◆ Collection entries:
┌──

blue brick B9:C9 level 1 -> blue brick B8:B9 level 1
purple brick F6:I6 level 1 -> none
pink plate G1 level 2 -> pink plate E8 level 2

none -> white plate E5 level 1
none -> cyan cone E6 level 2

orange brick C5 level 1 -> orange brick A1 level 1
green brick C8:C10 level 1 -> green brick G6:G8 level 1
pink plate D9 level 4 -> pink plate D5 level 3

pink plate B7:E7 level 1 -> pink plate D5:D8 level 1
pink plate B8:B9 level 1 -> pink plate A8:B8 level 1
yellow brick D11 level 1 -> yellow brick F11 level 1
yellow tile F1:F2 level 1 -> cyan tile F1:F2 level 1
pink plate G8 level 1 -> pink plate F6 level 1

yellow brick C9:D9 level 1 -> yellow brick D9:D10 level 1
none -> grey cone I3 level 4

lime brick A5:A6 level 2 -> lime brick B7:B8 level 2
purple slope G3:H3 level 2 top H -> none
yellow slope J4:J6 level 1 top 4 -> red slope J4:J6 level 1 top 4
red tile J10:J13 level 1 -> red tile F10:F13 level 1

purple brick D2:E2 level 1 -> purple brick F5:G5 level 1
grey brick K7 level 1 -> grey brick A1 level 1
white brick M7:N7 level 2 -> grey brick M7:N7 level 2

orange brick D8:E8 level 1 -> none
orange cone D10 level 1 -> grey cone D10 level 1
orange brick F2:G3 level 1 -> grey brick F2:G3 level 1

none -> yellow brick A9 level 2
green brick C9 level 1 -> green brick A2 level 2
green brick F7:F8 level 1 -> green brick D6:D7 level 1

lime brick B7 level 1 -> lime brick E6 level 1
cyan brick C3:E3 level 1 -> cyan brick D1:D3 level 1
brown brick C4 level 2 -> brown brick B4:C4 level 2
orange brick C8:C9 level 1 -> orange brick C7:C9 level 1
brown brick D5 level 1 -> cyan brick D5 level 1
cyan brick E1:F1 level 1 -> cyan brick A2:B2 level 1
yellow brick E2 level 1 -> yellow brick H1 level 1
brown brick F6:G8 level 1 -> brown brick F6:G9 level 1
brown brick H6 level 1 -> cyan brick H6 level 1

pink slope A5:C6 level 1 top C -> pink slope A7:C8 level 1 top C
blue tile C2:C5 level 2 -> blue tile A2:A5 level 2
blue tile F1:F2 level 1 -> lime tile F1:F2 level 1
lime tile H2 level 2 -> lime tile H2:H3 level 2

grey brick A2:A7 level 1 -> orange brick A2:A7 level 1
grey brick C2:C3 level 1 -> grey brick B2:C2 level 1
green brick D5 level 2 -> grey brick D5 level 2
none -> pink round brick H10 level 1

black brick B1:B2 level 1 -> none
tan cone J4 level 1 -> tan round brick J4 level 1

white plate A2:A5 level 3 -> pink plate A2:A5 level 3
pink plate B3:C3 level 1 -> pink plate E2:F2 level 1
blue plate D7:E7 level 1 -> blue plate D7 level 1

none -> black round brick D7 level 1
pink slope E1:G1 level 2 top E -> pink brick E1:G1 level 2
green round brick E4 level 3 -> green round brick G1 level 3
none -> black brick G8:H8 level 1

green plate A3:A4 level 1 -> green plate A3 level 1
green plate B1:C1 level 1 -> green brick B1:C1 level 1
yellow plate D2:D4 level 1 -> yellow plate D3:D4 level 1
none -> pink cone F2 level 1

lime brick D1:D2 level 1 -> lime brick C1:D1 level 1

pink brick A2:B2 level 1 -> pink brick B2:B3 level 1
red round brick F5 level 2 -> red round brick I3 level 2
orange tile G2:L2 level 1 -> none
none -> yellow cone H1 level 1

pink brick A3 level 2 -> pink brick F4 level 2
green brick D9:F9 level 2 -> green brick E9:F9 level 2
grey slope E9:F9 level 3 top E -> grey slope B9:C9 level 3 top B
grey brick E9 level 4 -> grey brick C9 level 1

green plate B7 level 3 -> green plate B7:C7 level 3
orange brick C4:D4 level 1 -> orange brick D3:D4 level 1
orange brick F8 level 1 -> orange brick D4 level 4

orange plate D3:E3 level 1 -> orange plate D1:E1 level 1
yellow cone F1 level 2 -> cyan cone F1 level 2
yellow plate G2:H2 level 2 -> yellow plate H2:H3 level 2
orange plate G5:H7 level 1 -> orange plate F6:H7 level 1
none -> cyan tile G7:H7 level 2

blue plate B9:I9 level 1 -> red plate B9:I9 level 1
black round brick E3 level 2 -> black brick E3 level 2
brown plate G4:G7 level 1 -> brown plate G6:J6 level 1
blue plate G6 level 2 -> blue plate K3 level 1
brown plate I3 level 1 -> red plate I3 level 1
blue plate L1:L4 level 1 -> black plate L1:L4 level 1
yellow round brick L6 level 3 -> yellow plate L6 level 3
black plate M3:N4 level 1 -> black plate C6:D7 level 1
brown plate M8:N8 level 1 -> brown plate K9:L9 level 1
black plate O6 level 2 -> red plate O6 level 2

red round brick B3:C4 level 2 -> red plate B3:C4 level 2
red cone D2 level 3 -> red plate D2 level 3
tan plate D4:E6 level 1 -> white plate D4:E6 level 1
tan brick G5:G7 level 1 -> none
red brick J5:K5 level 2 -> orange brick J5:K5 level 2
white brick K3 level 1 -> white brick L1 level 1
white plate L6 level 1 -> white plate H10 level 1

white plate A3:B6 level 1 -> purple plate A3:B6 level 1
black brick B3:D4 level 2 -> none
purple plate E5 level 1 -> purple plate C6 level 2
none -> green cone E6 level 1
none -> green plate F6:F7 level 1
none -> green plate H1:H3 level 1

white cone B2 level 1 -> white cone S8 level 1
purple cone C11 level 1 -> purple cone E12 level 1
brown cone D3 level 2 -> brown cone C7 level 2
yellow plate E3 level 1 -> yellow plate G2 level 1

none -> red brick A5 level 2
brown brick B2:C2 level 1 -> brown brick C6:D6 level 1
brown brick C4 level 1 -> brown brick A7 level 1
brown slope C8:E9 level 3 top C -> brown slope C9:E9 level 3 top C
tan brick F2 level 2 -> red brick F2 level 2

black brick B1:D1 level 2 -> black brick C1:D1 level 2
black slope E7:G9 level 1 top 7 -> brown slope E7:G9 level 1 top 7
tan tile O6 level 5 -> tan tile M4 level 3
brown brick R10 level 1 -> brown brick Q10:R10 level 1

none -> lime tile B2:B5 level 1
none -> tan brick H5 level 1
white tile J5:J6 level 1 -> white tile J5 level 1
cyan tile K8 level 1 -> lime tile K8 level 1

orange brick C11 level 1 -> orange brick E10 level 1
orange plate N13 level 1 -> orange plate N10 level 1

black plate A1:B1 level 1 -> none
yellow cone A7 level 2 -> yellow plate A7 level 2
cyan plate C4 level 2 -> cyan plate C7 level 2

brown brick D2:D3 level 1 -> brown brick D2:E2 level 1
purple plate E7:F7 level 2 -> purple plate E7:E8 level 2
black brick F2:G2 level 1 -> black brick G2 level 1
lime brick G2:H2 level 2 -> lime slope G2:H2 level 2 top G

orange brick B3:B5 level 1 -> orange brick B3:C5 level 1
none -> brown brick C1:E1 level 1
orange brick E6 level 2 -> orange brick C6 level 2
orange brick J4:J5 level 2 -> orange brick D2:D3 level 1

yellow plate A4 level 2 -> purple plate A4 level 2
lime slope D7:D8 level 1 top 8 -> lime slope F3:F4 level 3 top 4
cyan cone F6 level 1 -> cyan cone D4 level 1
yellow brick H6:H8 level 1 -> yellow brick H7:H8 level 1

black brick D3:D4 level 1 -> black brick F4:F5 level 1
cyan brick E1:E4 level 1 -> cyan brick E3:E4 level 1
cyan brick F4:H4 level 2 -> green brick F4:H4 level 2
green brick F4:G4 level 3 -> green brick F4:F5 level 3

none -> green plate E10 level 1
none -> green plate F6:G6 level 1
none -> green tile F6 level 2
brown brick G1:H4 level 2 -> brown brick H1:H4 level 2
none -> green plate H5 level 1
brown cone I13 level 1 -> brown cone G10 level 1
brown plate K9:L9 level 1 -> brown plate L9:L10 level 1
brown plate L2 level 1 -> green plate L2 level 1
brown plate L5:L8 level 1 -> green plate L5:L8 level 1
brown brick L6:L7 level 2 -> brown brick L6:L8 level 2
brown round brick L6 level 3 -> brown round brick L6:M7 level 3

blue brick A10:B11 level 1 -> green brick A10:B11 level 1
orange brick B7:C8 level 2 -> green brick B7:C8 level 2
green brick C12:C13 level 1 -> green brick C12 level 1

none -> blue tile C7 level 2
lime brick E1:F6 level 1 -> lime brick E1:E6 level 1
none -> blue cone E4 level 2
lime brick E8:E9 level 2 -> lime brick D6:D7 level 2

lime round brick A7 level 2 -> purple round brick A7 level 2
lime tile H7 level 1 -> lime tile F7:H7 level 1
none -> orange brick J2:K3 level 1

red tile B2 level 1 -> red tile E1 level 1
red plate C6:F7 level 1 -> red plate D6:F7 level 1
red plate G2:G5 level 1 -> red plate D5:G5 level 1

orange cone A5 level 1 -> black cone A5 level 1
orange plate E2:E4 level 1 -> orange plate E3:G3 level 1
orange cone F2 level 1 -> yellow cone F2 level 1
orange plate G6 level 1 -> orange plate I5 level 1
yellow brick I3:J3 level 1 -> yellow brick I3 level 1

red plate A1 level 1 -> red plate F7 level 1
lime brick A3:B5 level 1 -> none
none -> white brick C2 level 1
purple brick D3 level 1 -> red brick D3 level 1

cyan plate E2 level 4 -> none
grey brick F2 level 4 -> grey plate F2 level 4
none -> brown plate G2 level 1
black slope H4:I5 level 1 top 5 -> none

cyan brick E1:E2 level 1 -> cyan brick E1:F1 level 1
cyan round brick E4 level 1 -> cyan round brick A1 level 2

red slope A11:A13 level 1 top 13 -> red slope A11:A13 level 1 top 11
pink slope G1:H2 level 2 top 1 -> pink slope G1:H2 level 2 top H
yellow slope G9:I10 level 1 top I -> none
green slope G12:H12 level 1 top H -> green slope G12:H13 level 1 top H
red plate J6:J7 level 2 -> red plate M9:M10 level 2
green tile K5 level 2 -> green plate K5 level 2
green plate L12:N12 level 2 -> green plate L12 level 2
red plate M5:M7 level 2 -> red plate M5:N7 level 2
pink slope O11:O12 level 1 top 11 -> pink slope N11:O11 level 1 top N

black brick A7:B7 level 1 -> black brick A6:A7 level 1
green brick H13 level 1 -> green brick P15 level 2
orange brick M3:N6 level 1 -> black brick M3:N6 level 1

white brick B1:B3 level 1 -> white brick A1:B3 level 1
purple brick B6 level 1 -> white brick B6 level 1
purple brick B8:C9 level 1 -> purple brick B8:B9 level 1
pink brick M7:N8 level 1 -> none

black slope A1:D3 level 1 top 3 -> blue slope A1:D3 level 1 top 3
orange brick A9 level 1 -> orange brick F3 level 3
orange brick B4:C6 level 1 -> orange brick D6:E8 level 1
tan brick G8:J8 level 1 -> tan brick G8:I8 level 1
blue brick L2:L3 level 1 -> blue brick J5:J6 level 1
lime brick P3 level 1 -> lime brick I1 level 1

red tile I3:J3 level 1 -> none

└──

Taking the lines above, repeat exactly those from the line that contains "purple brick F6:I6 level 1 -> none" through the line that contains "yellow brick D11", and both of those lines as well. Include nothing else.

◆ Solution:
purple brick F6:I6 level 1 -> none
pink plate G1 level 2 -> pink plate E8 level 2

none -> white plate E5 level 1
none -> cyan cone E6 level 2

orange brick C5 level 1 -> orange brick A1 level 1
green brick C8:C10 level 1 -> green brick G6:G8 level 1
pink plate D9 level 4 -> pink plate D5 level 3

pink plate B7:E7 level 1 -> pink plate D5:D8 level 1
pink plate B8:B9 level 1 -> pink plate A8:B8 level 1
yellow brick D11 level 1 -> yellow brick F11 level 1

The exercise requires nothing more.